= Activity =
Below are several entries. Transcribe exactly those lines that fall from the one with "(630, 411) = (379, 244): grey" through the one with "(670, 219) = (389, 430): grey", end lines included.

= Provided entries =
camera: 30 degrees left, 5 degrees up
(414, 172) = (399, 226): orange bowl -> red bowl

---

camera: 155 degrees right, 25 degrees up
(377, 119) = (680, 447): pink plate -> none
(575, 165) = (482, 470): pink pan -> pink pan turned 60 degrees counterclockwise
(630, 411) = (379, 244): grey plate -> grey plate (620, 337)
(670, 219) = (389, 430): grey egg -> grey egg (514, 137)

= Task solution =
(630, 411) = (379, 244): grey plate -> grey plate (620, 337)
(670, 219) = (389, 430): grey egg -> grey egg (514, 137)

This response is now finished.